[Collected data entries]
------

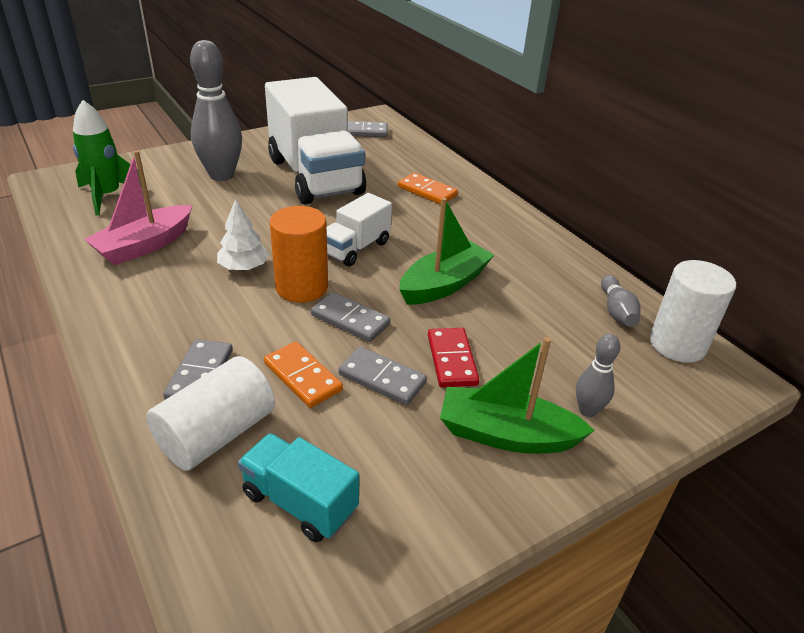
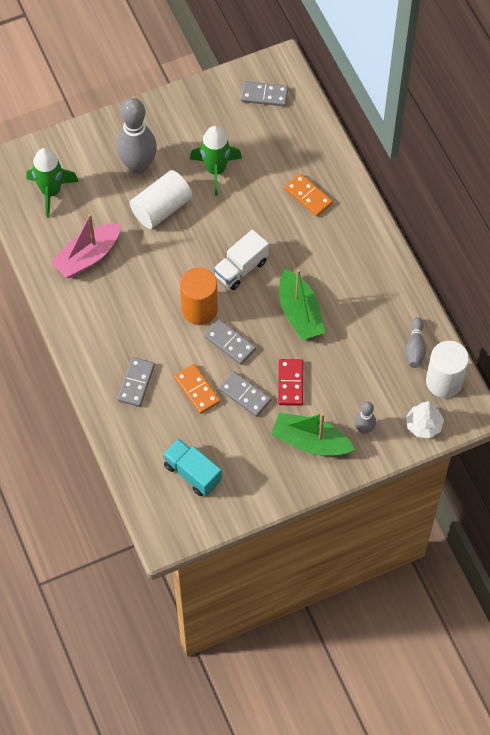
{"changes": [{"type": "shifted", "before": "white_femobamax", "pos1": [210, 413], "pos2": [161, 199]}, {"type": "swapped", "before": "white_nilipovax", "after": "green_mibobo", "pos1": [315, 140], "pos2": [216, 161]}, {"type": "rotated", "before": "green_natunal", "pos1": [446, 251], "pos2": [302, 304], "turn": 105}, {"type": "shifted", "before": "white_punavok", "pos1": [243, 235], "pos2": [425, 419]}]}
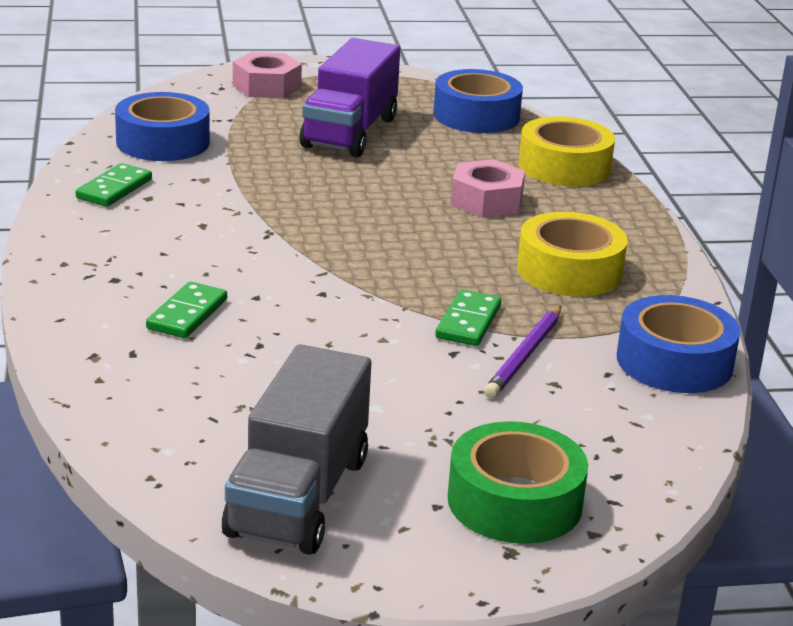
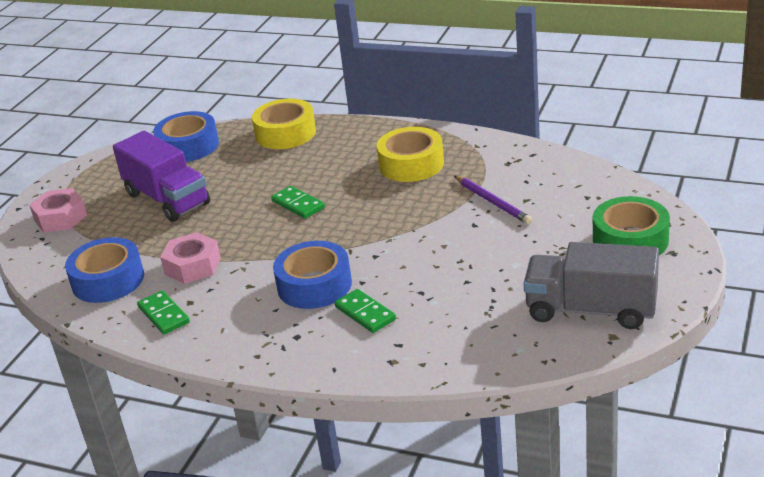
{"changes": [{"type": "shifted", "before": "pink_damari", "pos1": [488, 188], "pos2": [190, 258]}, {"type": "shifted", "before": "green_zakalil", "pos1": [468, 318], "pos2": [298, 202]}, {"type": "shifted", "before": "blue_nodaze", "pos1": [679, 344], "pos2": [312, 275]}, {"type": "rotated", "before": "grey_nilipovax", "pos1": [296, 449], "pos2": [591, 285], "turn": 150}]}
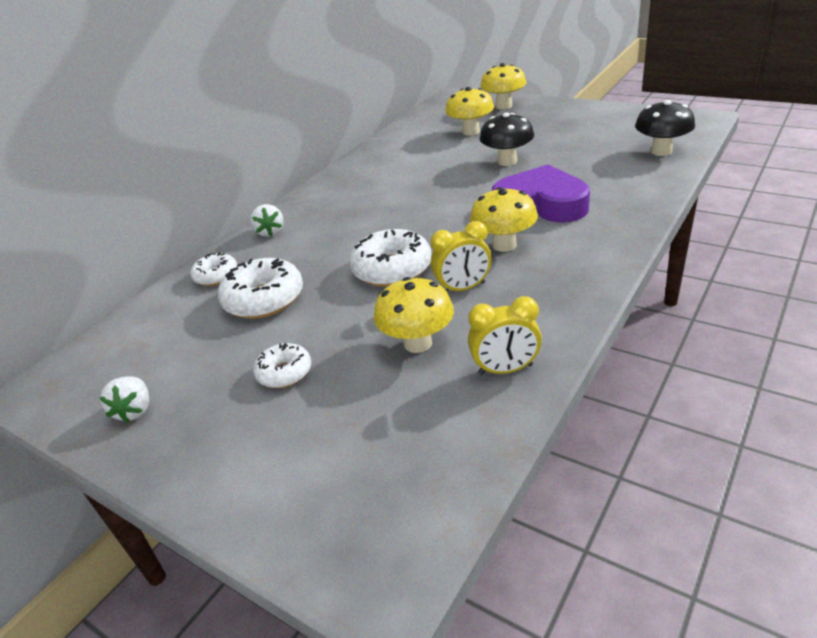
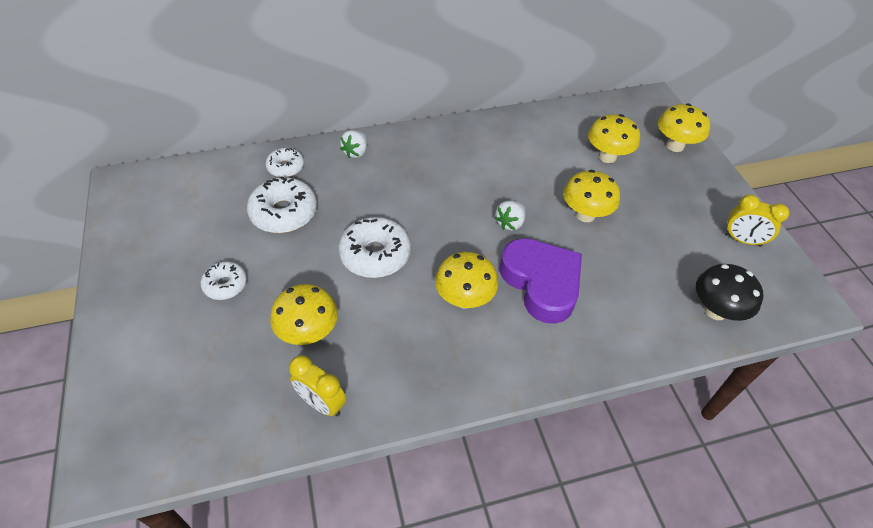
{"changes": [{"type": "shifted", "before": "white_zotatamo", "pos1": [124, 399], "pos2": [510, 216]}, {"type": "repainted", "before": "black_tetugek", "after": "yellow_tetugek", "pos1": [507, 139], "pos2": [591, 196]}, {"type": "shifted", "before": "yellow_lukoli", "pos1": [461, 256], "pos2": [756, 221]}]}
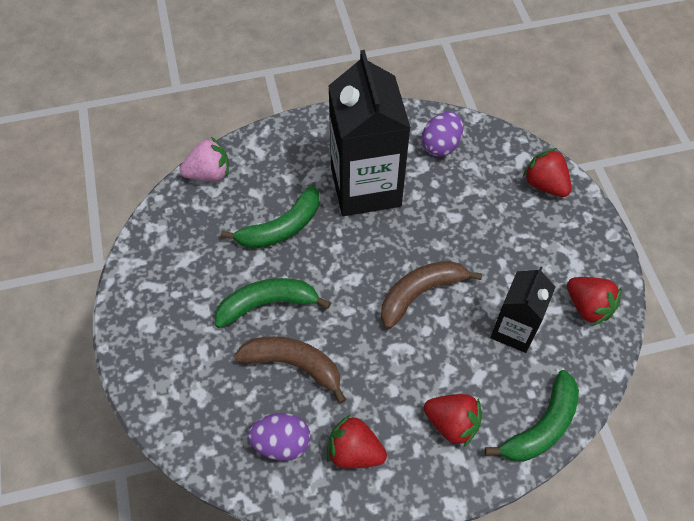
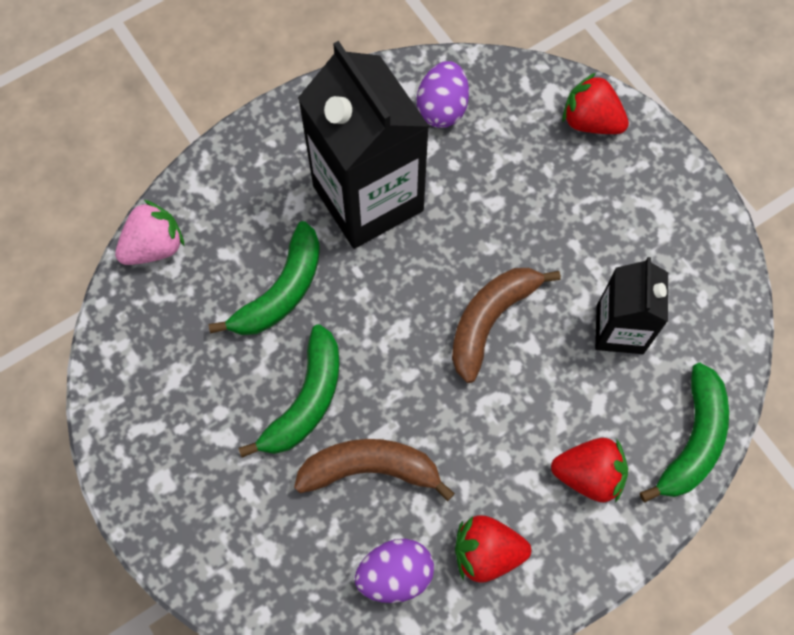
{"changes": [{"type": "rotated", "before": "green_gimekan", "pos1": [273, 303], "pos2": [289, 390], "turn": 150}, {"type": "gone", "before": "red_zotatamo", "pos1": [594, 301]}]}
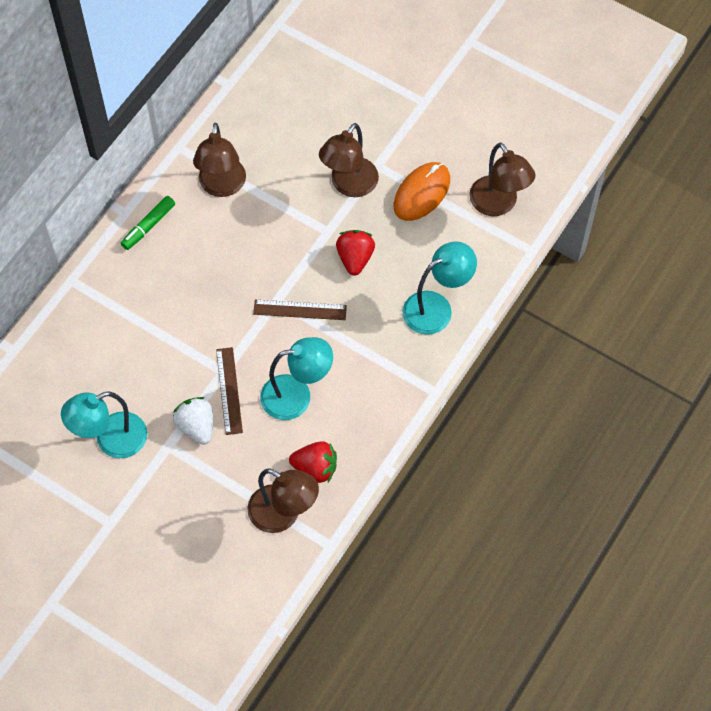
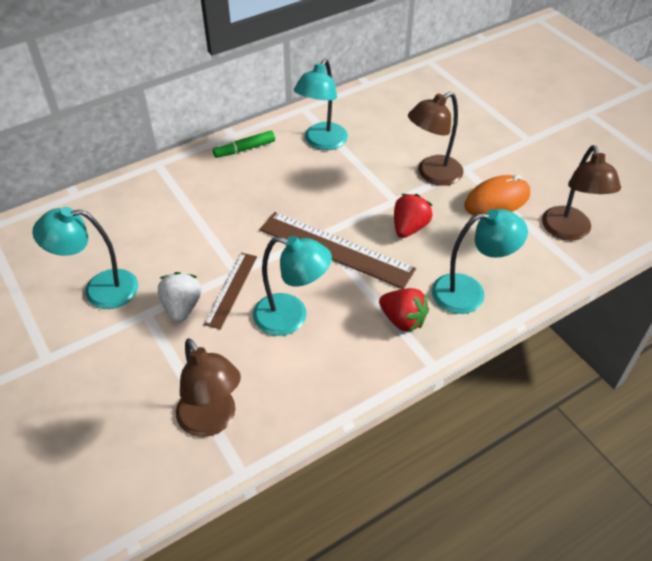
{"changes": [{"type": "scaled", "before": "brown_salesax", "pos1": [300, 310], "pos2": [338, 250], "scale": 1.73}, {"type": "repainted", "before": "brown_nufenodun", "after": "turquoise_nufenodun", "pos1": [219, 160], "pos2": [321, 104]}, {"type": "shifted", "before": "red_zotatamo", "pos1": [313, 462], "pos2": [404, 310]}]}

------

* **What to work on**
Write the records out again in full, exactly, and skip every picture.

* **Result**
{"changes": [{"type": "shifted", "before": "white_femobamax", "pos1": [210, 413], "pos2": [161, 199]}, {"type": "swapped", "before": "white_nilipovax", "after": "green_mibobo", "pos1": [315, 140], "pos2": [216, 161]}, {"type": "rotated", "before": "green_natunal", "pos1": [446, 251], "pos2": [302, 304], "turn": 105}, {"type": "shifted", "before": "white_punavok", "pos1": [243, 235], "pos2": [425, 419]}]}
{"changes": [{"type": "shifted", "before": "pink_damari", "pos1": [488, 188], "pos2": [190, 258]}, {"type": "shifted", "before": "green_zakalil", "pos1": [468, 318], "pos2": [298, 202]}, {"type": "shifted", "before": "blue_nodaze", "pos1": [679, 344], "pos2": [312, 275]}, {"type": "rotated", "before": "grey_nilipovax", "pos1": [296, 449], "pos2": [591, 285], "turn": 150}]}
{"changes": [{"type": "shifted", "before": "white_zotatamo", "pos1": [124, 399], "pos2": [510, 216]}, {"type": "repainted", "before": "black_tetugek", "after": "yellow_tetugek", "pos1": [507, 139], "pos2": [591, 196]}, {"type": "shifted", "before": "yellow_lukoli", "pos1": [461, 256], "pos2": [756, 221]}]}
{"changes": [{"type": "rotated", "before": "green_gimekan", "pos1": [273, 303], "pos2": [289, 390], "turn": 150}, {"type": "gone", "before": "red_zotatamo", "pos1": [594, 301]}]}
{"changes": [{"type": "scaled", "before": "brown_salesax", "pos1": [300, 310], "pos2": [338, 250], "scale": 1.73}, {"type": "repainted", "before": "brown_nufenodun", "after": "turquoise_nufenodun", "pos1": [219, 160], "pos2": [321, 104]}, {"type": "shifted", "before": "red_zotatamo", "pos1": [313, 462], "pos2": [404, 310]}]}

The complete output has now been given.